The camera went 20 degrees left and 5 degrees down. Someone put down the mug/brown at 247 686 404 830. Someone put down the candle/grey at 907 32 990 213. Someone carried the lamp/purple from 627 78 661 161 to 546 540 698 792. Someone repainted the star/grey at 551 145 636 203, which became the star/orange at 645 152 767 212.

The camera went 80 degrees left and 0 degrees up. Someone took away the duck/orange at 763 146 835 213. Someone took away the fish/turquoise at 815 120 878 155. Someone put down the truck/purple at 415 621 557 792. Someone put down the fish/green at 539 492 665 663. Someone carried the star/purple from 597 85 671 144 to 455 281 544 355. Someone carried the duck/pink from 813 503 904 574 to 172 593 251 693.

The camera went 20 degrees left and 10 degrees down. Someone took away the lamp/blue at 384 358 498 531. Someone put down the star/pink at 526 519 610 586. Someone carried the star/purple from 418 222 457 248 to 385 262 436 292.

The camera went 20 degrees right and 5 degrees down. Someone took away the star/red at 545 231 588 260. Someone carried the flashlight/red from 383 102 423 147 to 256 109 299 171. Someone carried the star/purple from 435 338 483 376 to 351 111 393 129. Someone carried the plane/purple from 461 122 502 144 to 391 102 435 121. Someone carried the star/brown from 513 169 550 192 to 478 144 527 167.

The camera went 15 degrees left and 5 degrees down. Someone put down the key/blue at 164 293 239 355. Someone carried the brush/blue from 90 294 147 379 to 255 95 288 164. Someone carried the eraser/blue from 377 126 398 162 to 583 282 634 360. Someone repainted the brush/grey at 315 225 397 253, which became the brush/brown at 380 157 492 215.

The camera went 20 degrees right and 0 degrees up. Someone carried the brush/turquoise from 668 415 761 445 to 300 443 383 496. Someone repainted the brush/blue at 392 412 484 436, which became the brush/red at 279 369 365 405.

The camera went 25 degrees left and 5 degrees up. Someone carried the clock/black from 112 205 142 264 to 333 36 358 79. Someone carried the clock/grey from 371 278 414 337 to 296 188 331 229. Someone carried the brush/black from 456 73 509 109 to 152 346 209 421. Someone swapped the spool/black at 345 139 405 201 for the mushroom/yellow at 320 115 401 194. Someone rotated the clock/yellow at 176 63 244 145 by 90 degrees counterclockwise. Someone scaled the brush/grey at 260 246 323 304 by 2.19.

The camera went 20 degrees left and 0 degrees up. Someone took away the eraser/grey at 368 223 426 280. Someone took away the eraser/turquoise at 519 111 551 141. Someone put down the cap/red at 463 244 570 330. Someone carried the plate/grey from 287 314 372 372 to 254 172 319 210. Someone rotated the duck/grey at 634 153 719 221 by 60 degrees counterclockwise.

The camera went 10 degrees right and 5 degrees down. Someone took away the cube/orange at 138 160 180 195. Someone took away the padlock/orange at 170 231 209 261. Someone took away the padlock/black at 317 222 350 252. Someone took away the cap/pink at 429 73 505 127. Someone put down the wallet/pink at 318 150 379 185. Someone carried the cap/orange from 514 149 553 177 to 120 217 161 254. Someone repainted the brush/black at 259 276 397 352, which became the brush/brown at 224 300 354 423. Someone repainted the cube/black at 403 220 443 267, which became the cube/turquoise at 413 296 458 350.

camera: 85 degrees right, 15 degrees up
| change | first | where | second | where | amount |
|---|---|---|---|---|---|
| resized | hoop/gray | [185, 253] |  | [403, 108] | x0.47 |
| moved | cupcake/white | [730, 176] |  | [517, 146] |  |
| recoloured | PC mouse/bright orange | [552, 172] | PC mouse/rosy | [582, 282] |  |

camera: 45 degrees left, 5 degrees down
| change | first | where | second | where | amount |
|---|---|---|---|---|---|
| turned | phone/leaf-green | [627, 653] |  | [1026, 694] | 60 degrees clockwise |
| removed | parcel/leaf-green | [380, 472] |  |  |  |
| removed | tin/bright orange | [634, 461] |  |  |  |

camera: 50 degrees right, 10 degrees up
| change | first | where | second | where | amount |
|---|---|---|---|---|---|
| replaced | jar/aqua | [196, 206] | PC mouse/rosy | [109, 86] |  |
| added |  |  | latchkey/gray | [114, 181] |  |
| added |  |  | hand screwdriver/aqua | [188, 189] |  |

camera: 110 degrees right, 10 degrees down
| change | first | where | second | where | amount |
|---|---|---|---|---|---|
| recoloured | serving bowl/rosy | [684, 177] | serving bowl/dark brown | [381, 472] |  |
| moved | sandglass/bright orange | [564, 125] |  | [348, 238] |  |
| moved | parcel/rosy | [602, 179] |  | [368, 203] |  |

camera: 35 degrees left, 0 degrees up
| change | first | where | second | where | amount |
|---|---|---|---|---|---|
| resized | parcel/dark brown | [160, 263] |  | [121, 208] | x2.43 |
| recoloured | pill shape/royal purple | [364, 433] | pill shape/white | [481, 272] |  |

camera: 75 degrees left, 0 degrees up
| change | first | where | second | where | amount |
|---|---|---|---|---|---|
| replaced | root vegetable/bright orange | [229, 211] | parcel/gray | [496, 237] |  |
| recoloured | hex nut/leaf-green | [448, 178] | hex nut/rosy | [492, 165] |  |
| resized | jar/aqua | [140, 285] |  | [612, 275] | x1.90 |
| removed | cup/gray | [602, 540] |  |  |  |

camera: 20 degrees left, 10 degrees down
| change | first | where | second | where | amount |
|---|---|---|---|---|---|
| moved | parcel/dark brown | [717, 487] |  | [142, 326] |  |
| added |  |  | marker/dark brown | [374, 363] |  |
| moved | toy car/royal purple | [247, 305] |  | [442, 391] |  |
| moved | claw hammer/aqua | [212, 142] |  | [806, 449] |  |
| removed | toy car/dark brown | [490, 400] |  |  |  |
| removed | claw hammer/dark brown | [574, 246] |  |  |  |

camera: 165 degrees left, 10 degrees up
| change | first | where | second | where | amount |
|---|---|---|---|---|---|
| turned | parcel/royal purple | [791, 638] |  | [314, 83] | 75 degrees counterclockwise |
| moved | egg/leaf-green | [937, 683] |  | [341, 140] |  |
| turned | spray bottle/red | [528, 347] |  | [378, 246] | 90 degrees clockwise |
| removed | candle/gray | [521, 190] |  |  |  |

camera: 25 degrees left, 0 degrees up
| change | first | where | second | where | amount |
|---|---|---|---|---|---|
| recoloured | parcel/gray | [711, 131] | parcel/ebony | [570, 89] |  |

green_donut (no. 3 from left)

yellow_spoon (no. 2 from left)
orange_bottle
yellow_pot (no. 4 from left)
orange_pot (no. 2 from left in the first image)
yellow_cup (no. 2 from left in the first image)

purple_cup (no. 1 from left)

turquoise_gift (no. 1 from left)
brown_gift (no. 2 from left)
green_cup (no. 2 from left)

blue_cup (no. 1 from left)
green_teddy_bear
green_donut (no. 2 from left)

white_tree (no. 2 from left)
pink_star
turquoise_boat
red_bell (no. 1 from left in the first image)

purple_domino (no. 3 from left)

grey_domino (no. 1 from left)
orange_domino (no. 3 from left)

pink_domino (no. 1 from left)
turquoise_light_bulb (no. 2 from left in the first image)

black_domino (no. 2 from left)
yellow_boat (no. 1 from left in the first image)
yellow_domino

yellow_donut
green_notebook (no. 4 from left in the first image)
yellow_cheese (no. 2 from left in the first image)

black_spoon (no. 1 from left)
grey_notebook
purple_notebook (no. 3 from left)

_Assignment:_
Report each line of the listing above that uses the word "added".

_Exercise response:_
| added |  |  | latchkey/gray | [114, 181] |  |
| added |  |  | hand screwdriver/aqua | [188, 189] |  |
| added |  |  | marker/dark brown | [374, 363] |  |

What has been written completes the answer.